Supplied records -
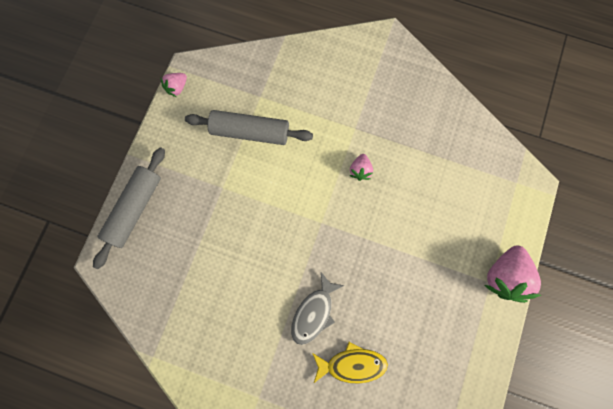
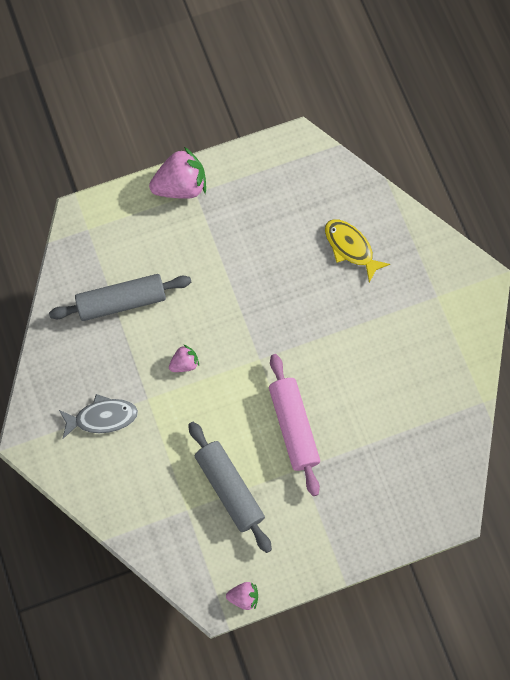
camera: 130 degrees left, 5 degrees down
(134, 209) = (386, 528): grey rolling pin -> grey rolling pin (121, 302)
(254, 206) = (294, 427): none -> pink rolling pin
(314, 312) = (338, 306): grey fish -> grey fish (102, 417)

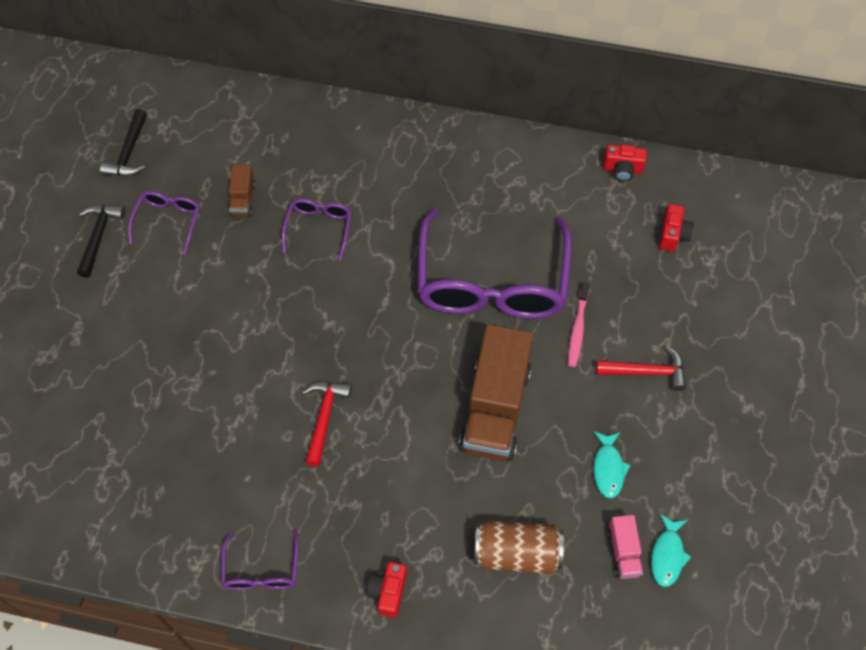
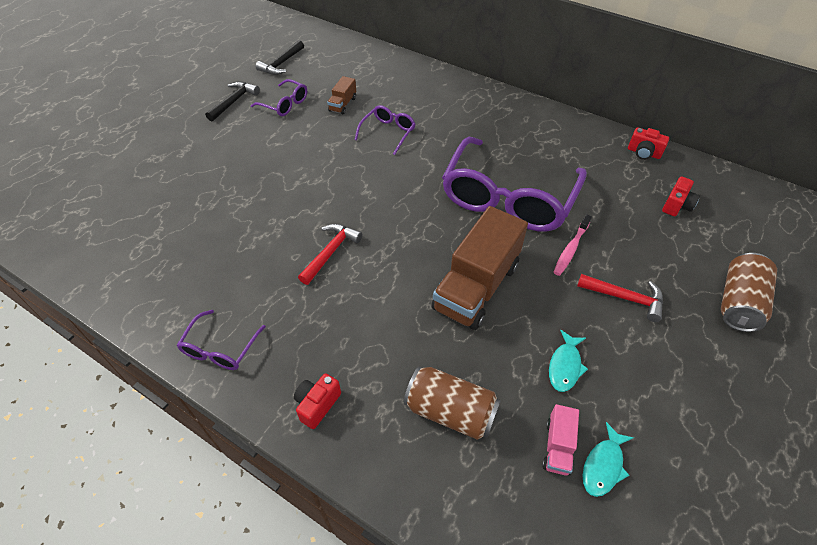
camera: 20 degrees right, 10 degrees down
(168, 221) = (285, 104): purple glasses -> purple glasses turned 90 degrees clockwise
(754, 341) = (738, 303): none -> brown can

==

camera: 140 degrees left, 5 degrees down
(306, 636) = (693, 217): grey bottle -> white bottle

...

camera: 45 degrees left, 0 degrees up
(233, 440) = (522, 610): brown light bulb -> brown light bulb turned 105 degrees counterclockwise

Your objective -
Only the lines above from the one with "camera: 140 degrees left, 5 degrees down" up to and including the one with "(306, 636) = (693, 217): grey" should be repeated, exactly as written.

Response for this exercise -
camera: 140 degrees left, 5 degrees down
(306, 636) = (693, 217): grey bottle -> white bottle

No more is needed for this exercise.